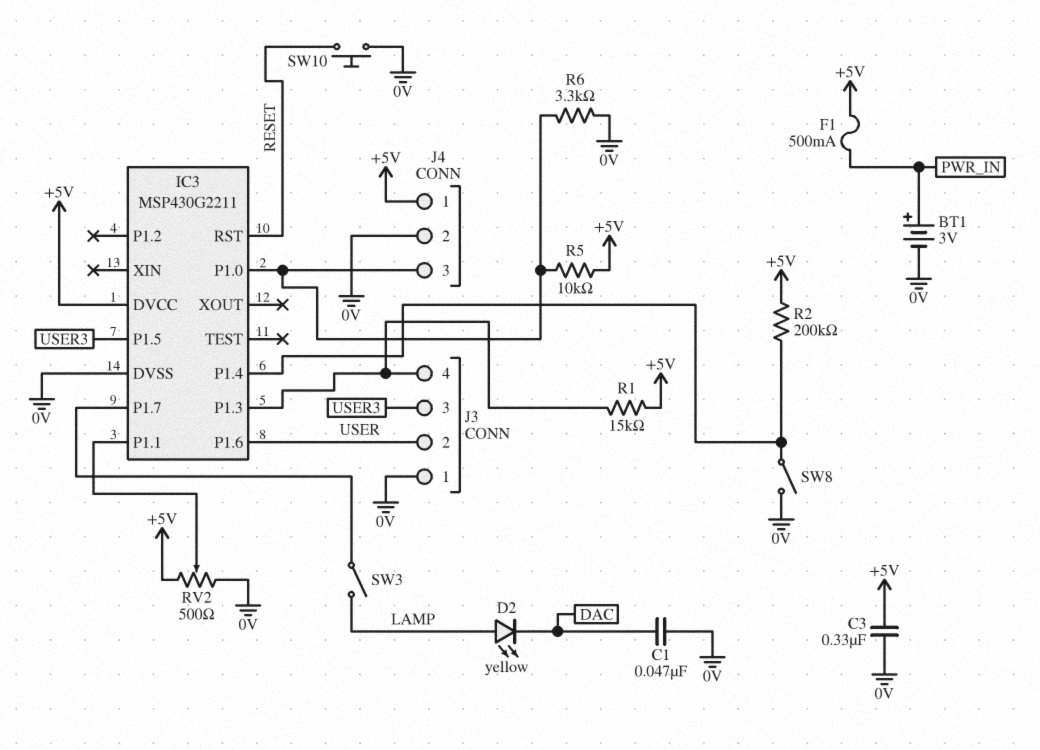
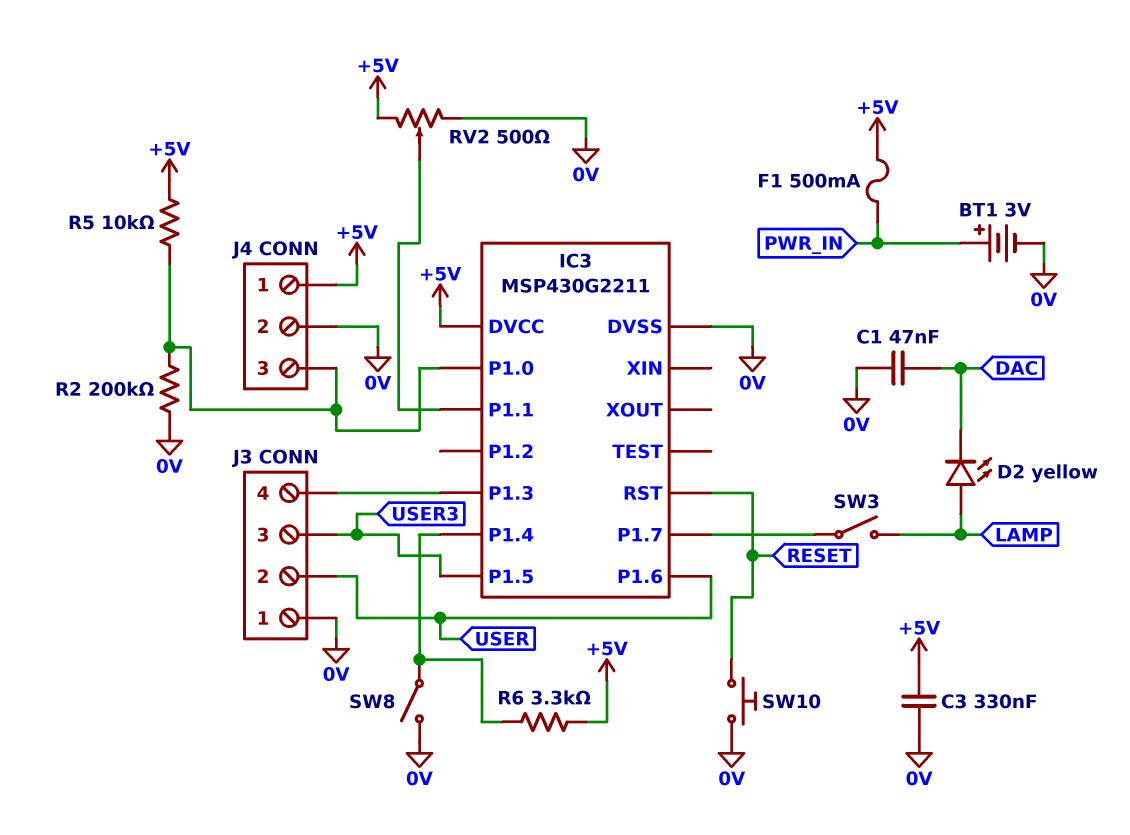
R1: 15k (+5V, IC3/P1.3) -> none
R2: 200k (+5V, IC3/P1.4) -> 200k (0V, IC3/P1.0)
R6: 3.3k (0V, IC3/P1.0) -> 3.3k (+5V, IC3/P1.4)

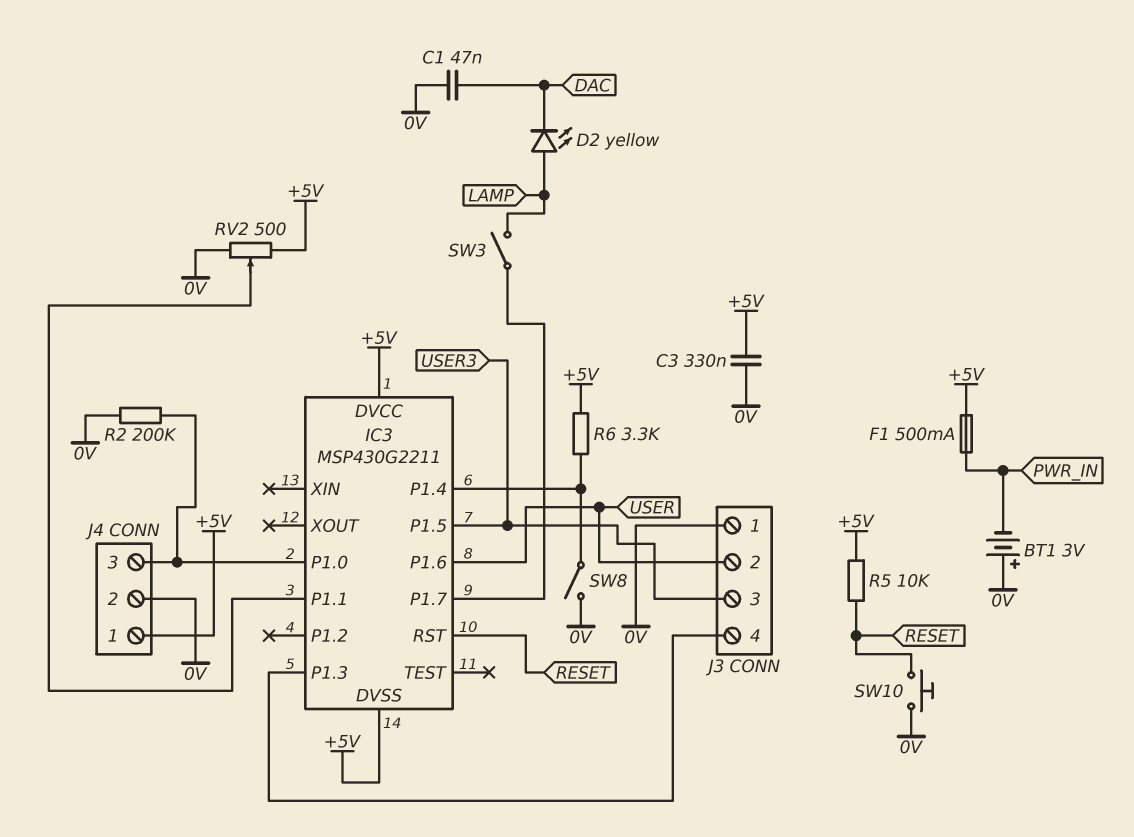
BT1: 3V (plus PWR_IN, minus 0V) -> 3V (plus 0V, minus PWR_IN)
IC3 pin DVSS: 0V -> +5V
R5: 10k (+5V, IC3/P1.0) -> 10k (+5V, RESET)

──────

Without the pictures, return each entry exactly as given.

R1: 15k (+5V, IC3/P1.3) -> none
R2: 200k (+5V, IC3/P1.4) -> 200k (0V, IC3/P1.0)
R6: 3.3k (0V, IC3/P1.0) -> 3.3k (+5V, IC3/P1.4)

BT1: 3V (plus PWR_IN, minus 0V) -> 3V (plus 0V, minus PWR_IN)
IC3 pin DVSS: 0V -> +5V
R5: 10k (+5V, IC3/P1.0) -> 10k (+5V, RESET)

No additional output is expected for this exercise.